§ **Activity**
What do the lines say from the one containing "(960, 384) = (613, 324): red" to the end of the records? Restate them word for word, and only those.

*** Exercise data Section Begins ***

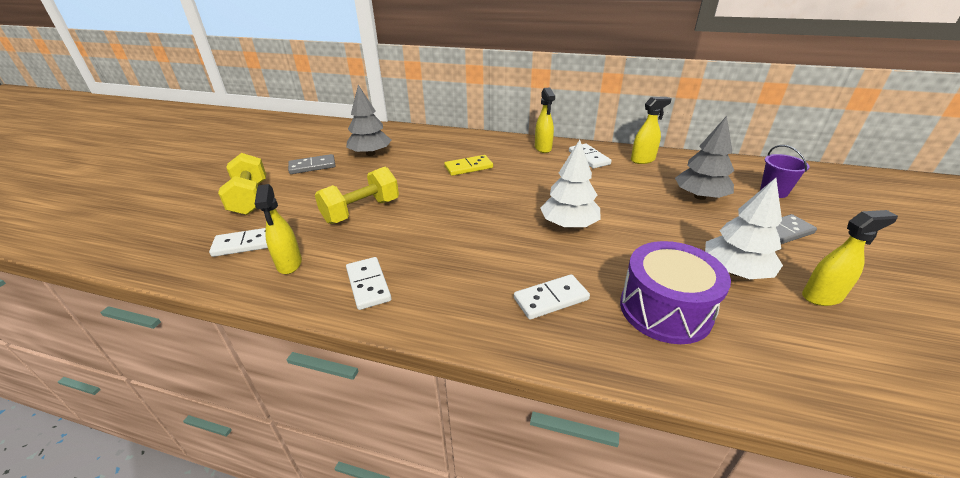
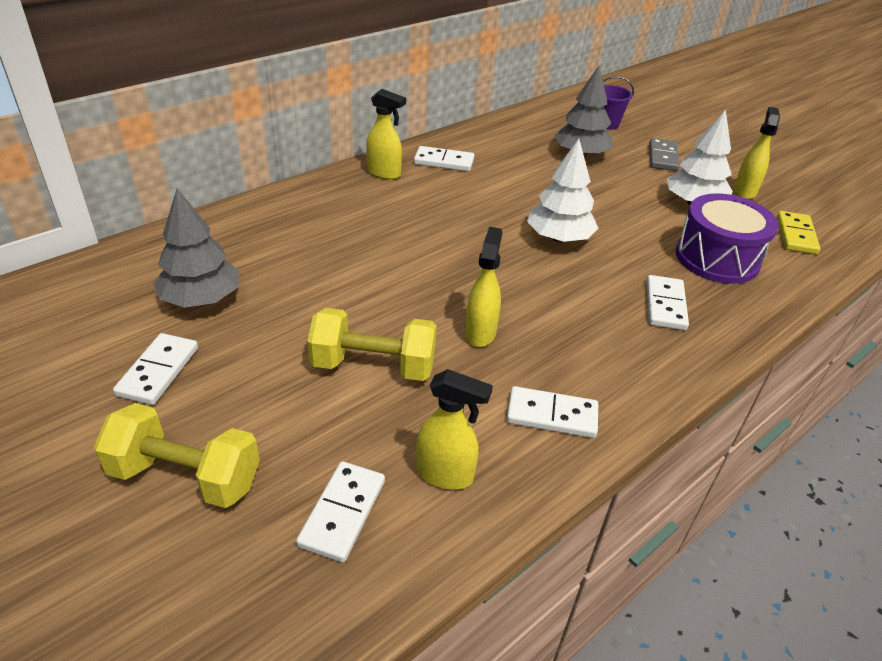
camera: 60 degrees left, 5 degrees up
(312, 166) = (158, 371): grey domino -> white domino
(361, 211) = (373, 366): yellow dumbbell -> yellow dumbbell turned 75 degrees counterclockwise
(468, 167) = (362, 239): yellow domino -> yellow domino (796, 235)
(643, 160) = (486, 140): yellow spray bottle -> yellow spray bottle (480, 332)

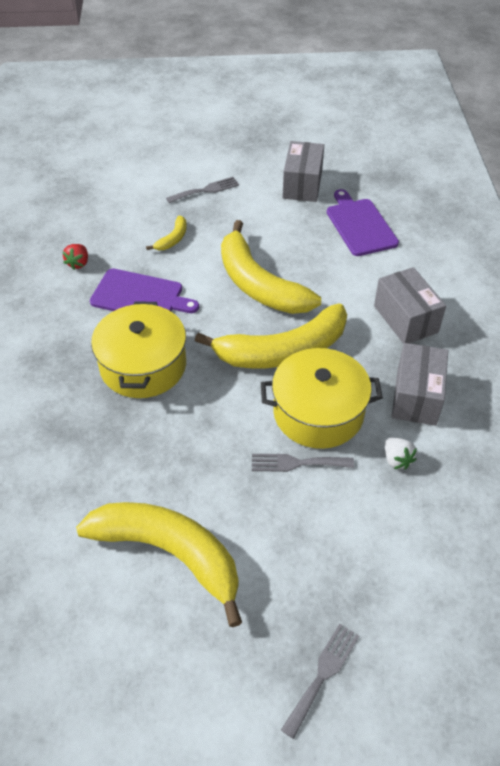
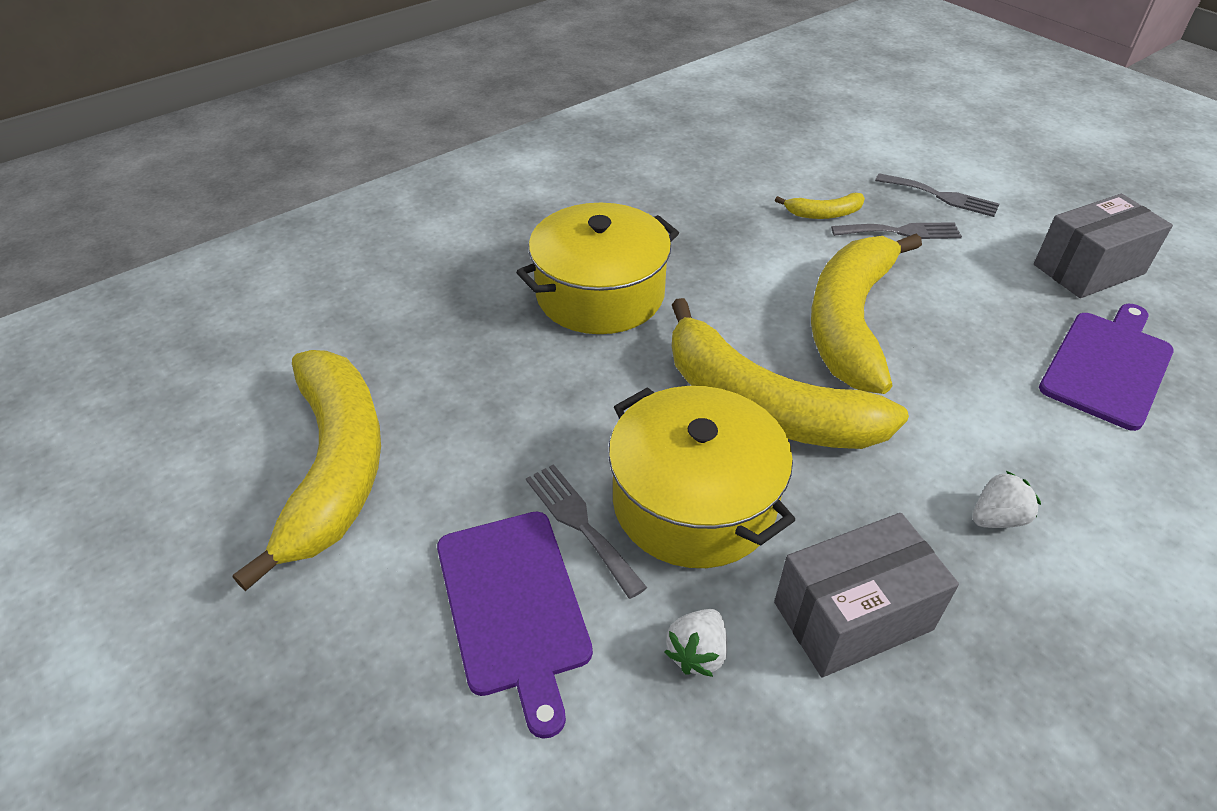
camera: 55 degrees right, 5 degrees down
(78, 263) = (693, 170): red strawberry -> none
(140, 296) = (702, 237): purple cutting board -> purple cutting board (514, 606)
(322, 676) = (223, 753): grey fork -> grey fork (900, 232)
(405, 319) = (997, 518): grey box -> white strawberry

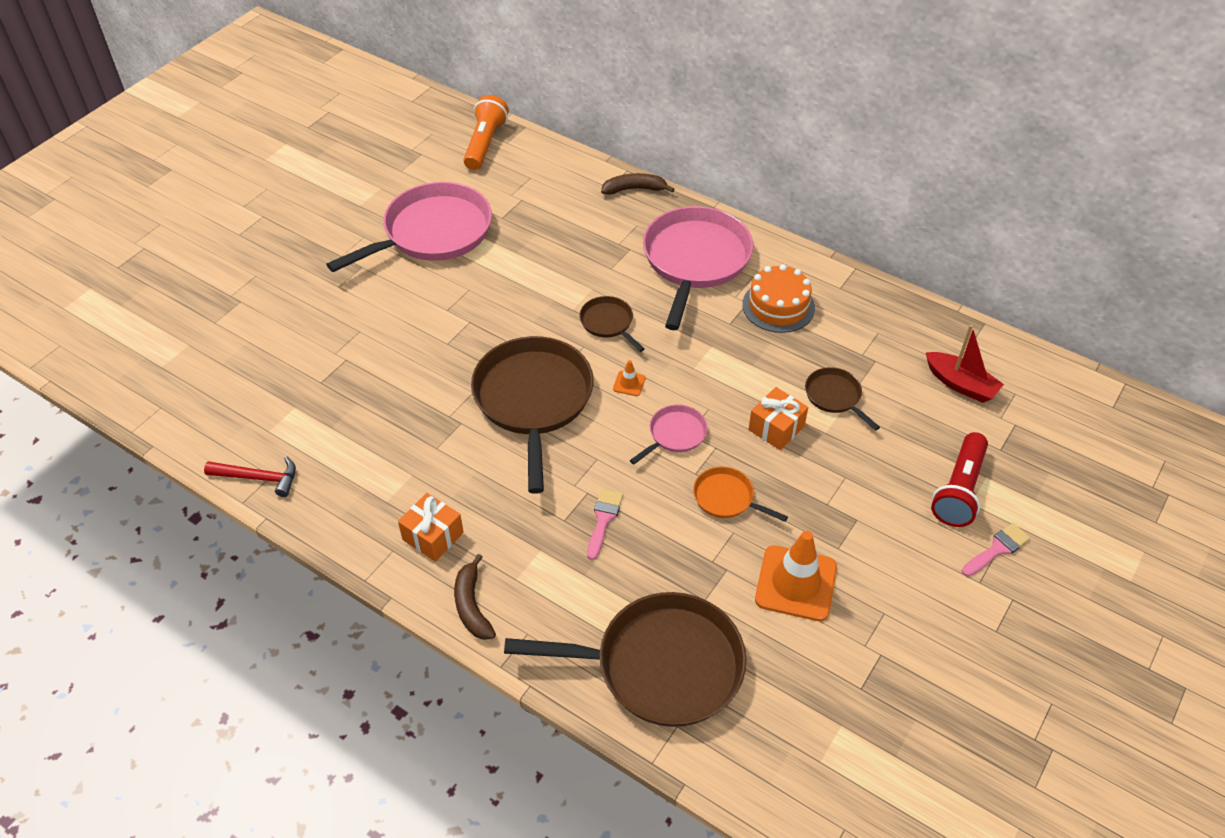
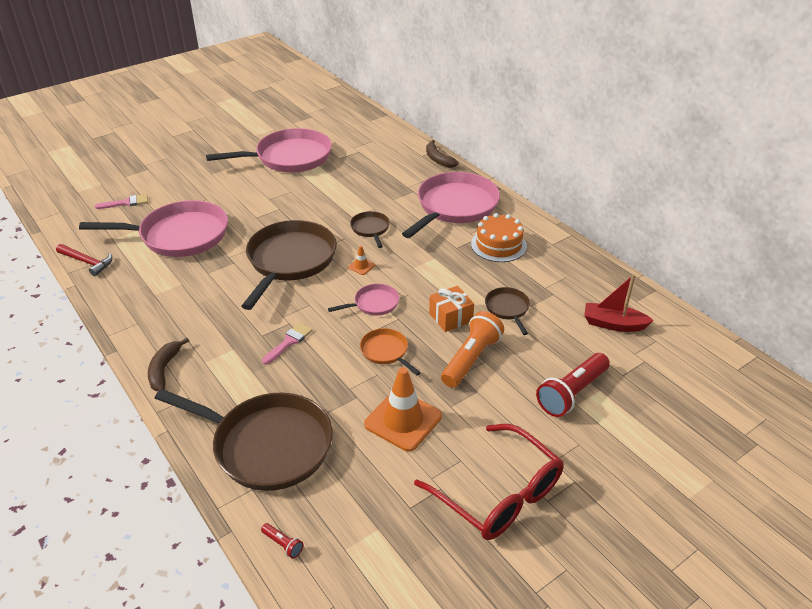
camera: 20 degrees right, 10 degrees down
(360, 400) = (179, 235): none -> pink pan
(433, 536) = (169, 322): orange gift -> none
(485, 143) = (355, 118): orange flashlight -> orange flashlight (471, 359)
(634, 189) = (438, 159): brown banana -> brown banana turned 135 degrees counterclockwise
(751, 779) = (283, 544): none -> red flashlight
(942, 640) = (498, 493): none -> red glasses
(960, 384) = (613, 324): red boat -> red boat turned 135 degrees clockwise
(997, 549) = (581, 442): pink brush -> pink brush (126, 203)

*** Exercise data Section Ends ***

§ **Solution to the exercise**
(960, 384) = (613, 324): red boat -> red boat turned 135 degrees clockwise
(997, 549) = (581, 442): pink brush -> pink brush (126, 203)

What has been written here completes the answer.